Data records
━━━━

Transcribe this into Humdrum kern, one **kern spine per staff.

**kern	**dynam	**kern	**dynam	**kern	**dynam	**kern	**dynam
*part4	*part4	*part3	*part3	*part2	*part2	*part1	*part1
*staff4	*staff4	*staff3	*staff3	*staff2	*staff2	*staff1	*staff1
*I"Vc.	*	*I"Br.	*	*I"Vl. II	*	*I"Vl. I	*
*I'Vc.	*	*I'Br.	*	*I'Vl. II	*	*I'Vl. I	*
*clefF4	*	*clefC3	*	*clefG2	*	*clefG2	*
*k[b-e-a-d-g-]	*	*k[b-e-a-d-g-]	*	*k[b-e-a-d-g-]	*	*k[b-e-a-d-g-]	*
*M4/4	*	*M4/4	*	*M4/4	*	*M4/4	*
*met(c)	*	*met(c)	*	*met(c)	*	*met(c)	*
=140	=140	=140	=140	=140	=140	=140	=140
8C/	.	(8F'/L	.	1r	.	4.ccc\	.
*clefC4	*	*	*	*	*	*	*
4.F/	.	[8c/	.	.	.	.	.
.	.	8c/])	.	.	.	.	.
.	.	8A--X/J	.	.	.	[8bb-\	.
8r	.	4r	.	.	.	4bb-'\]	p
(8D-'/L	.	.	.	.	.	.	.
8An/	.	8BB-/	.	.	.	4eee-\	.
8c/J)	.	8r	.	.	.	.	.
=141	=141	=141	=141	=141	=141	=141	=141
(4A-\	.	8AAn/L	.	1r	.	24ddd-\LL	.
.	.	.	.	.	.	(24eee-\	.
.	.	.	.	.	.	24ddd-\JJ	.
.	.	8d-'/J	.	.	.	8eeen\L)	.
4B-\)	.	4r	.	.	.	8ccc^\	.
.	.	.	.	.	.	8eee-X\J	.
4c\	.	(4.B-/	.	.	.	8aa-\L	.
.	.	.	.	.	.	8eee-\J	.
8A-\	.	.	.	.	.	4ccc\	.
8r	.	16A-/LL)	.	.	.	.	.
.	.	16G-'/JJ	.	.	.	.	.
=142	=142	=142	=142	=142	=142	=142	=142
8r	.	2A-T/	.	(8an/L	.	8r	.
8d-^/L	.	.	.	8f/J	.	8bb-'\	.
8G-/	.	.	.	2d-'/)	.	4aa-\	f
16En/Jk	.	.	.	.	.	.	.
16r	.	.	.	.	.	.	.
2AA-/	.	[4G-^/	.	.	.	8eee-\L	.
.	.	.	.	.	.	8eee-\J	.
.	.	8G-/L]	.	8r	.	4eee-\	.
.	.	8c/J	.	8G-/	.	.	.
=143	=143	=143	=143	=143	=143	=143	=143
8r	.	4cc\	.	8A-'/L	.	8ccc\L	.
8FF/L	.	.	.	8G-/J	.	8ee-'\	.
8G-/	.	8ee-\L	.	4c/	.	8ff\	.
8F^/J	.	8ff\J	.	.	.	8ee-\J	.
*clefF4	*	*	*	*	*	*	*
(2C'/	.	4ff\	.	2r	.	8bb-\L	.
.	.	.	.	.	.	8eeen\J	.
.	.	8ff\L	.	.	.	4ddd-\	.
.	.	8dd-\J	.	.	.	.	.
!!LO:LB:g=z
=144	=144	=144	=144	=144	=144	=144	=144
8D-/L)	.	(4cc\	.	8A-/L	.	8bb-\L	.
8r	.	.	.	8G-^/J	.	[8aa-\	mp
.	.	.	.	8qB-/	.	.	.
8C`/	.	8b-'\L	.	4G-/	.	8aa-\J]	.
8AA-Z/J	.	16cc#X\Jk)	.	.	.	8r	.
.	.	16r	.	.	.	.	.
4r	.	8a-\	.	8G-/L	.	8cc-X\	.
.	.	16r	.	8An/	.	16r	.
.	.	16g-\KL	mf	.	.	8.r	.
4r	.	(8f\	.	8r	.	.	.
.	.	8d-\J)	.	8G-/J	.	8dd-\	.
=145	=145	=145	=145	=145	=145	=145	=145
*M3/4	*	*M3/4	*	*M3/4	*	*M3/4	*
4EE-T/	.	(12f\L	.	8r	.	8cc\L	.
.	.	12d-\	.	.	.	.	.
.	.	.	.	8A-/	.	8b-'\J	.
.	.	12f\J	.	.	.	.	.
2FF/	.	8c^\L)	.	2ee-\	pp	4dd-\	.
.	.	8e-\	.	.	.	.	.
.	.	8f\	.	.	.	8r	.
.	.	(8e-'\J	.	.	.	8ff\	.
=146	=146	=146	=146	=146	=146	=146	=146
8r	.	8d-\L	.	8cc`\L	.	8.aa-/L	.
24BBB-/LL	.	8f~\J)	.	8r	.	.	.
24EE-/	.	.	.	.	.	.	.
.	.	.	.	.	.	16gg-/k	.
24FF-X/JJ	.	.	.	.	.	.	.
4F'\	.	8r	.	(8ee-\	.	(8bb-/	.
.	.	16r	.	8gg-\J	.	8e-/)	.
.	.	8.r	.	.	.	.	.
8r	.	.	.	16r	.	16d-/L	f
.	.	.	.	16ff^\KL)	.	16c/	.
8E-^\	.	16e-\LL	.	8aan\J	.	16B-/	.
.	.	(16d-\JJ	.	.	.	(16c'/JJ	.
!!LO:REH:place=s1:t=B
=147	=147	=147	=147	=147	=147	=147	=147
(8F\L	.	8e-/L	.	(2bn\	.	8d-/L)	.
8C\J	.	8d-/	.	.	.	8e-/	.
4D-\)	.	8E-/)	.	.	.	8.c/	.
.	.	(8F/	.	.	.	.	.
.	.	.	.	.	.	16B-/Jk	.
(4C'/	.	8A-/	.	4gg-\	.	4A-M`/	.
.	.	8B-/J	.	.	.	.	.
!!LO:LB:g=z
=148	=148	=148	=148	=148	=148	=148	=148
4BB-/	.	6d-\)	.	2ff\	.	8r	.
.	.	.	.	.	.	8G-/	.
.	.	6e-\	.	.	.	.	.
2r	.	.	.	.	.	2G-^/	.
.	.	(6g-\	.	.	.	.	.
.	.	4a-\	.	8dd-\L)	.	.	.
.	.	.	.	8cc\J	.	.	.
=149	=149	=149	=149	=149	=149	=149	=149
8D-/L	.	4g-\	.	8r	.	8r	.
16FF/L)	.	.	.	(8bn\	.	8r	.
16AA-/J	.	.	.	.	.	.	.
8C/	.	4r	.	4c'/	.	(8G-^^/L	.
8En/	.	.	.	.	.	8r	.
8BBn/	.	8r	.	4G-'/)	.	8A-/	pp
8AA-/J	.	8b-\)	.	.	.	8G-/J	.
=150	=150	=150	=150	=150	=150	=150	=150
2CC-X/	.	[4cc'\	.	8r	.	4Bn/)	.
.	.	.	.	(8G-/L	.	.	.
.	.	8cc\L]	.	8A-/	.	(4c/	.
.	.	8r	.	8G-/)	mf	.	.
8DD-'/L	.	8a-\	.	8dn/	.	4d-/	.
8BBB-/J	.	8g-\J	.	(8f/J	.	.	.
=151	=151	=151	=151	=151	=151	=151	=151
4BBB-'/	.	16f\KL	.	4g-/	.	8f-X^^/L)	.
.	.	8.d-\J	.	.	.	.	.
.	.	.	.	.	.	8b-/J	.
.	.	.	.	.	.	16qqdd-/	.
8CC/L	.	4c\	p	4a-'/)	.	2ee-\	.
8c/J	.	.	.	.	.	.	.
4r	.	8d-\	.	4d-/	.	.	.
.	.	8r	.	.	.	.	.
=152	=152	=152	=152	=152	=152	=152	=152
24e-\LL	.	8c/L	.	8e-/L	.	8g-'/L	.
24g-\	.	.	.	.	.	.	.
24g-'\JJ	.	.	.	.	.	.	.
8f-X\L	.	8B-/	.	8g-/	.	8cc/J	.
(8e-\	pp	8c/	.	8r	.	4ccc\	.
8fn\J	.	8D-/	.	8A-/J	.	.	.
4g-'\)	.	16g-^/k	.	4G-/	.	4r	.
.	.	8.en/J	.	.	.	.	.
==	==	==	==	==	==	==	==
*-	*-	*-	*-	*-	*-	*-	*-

━━━━

Collect every line of the material that contains the string "kern".

§ Answer for this exercise
Transcribe this into Humdrum kern, one **kern spine per staff.
**kern	**dynam	**kern	**dynam	**kern	**dynam	**kern	**dynam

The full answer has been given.